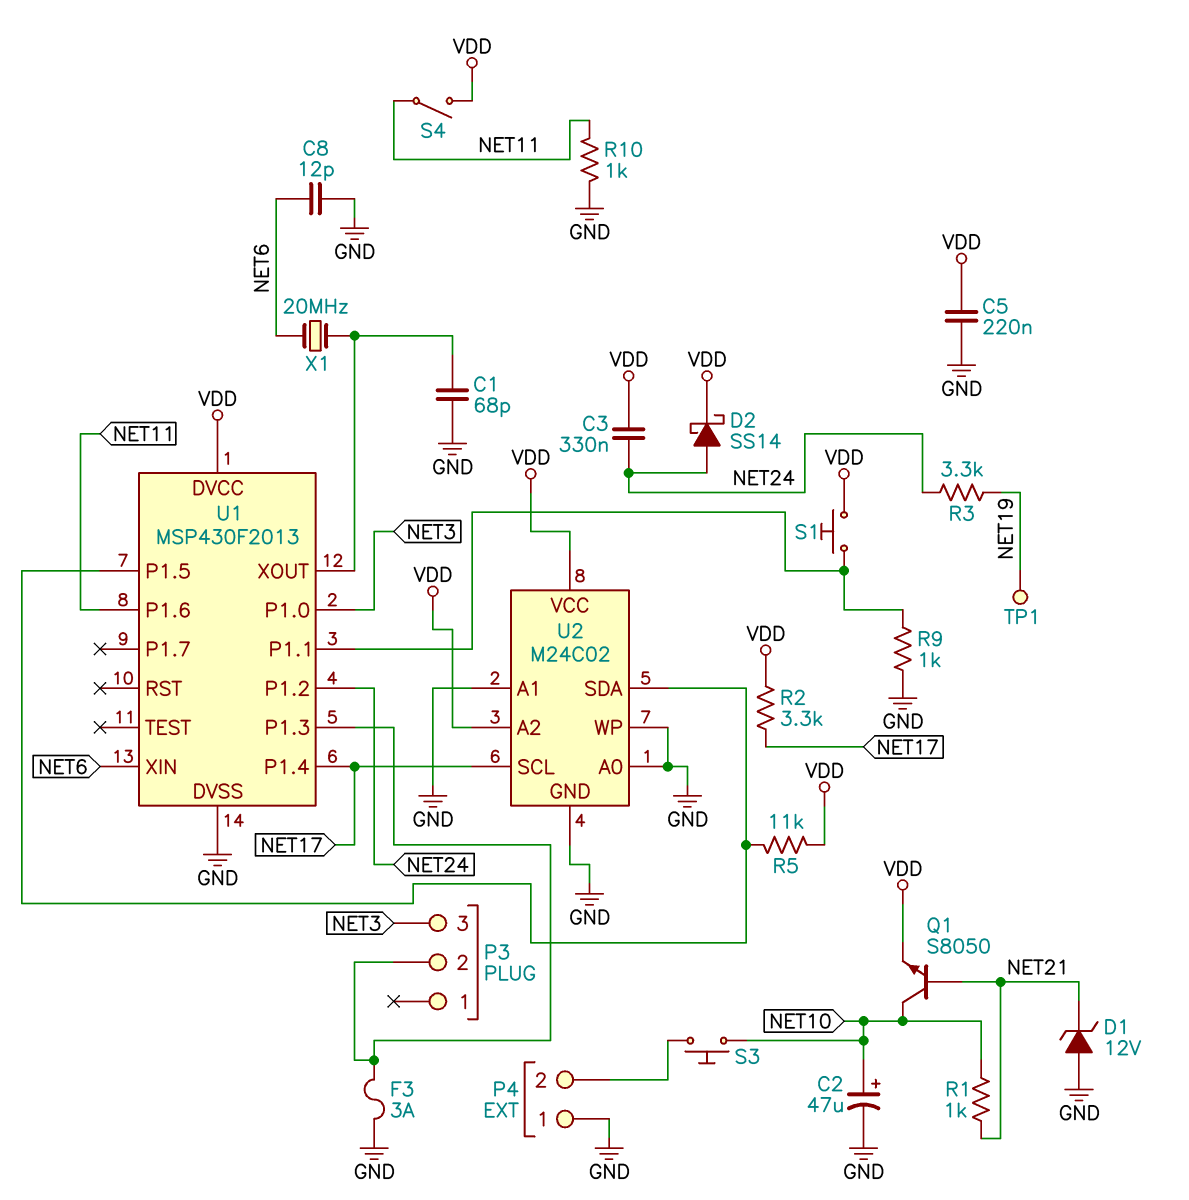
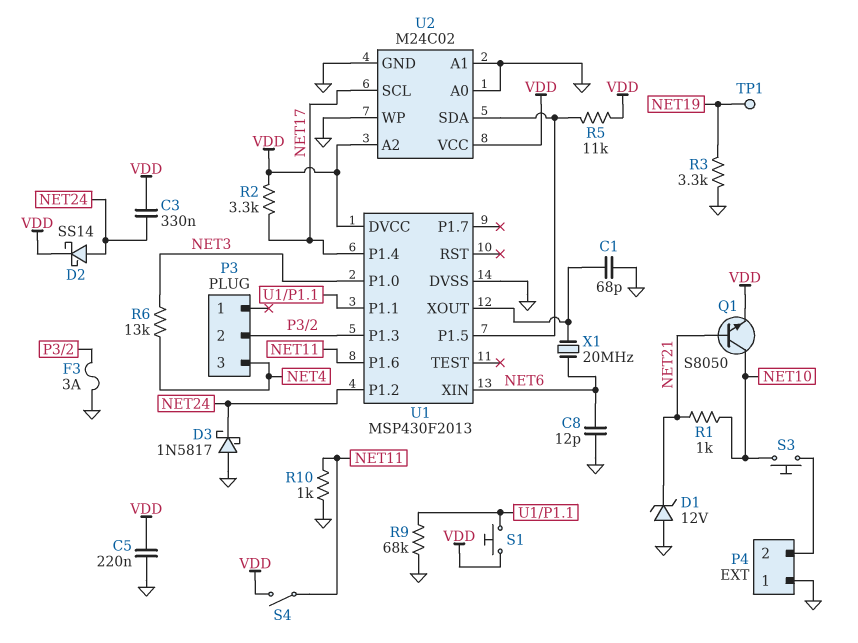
C2: 47uF (plus NET10, minus GND) -> none
D3: none -> schottky 1N5817 (A GND, K NET24)
P3 pin 3: NET3 -> NET4
R3: 3.3k (NET19, NET24) -> 3.3k (GND, NET19)
R6: none -> 13k (NET3, NET4)
R9: 1k (GND, U1/P1.1) -> 68k (GND, U1/P1.1)

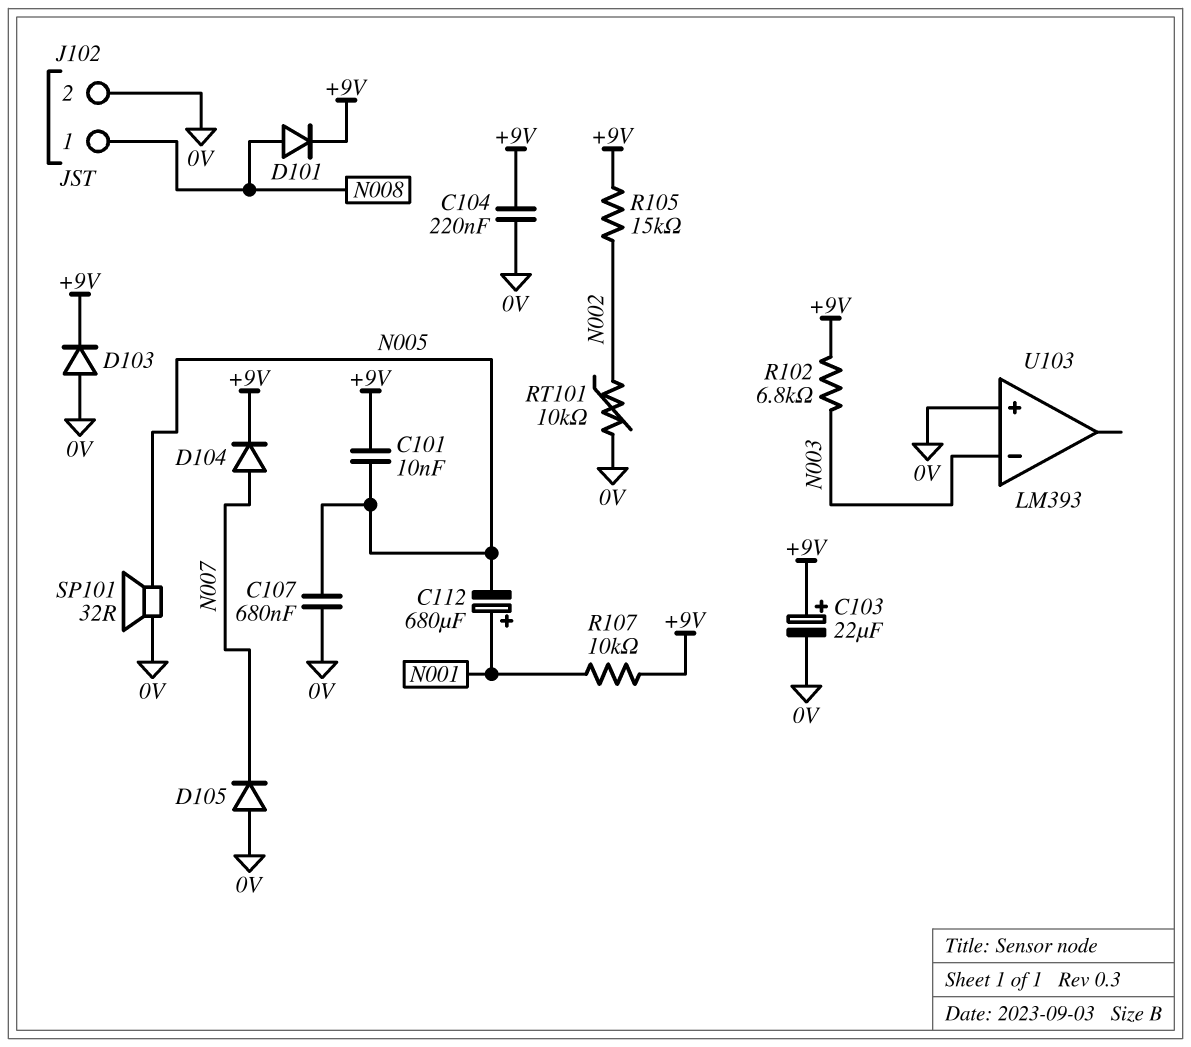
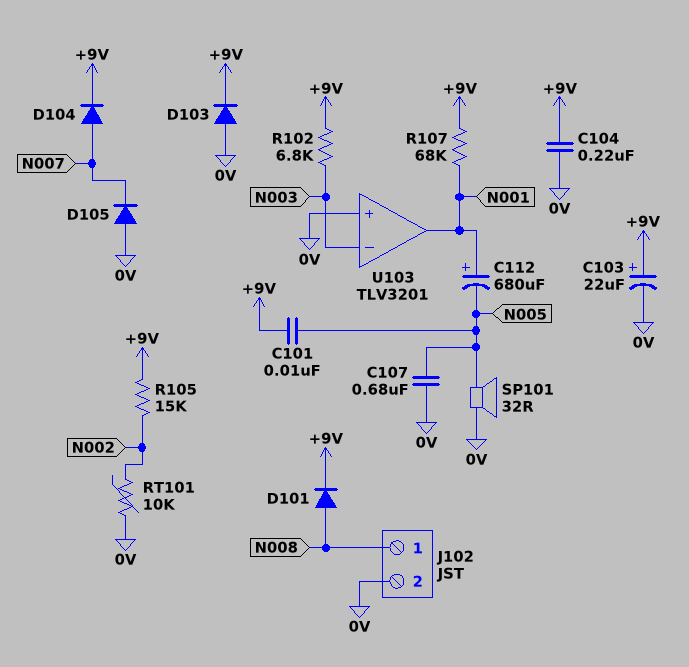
R107: 10k (+9V, N001) -> 68k (+9V, N001)
U103: LM393 -> TLV3201
U103 pin out: none -> N001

- - -

== What you need to do ==
From the first line to the last, set down the records above exactly and skip the pictures.

== Written solution ==
C2: 47uF (plus NET10, minus GND) -> none
D3: none -> schottky 1N5817 (A GND, K NET24)
P3 pin 3: NET3 -> NET4
R3: 3.3k (NET19, NET24) -> 3.3k (GND, NET19)
R6: none -> 13k (NET3, NET4)
R9: 1k (GND, U1/P1.1) -> 68k (GND, U1/P1.1)

R107: 10k (+9V, N001) -> 68k (+9V, N001)
U103: LM393 -> TLV3201
U103 pin out: none -> N001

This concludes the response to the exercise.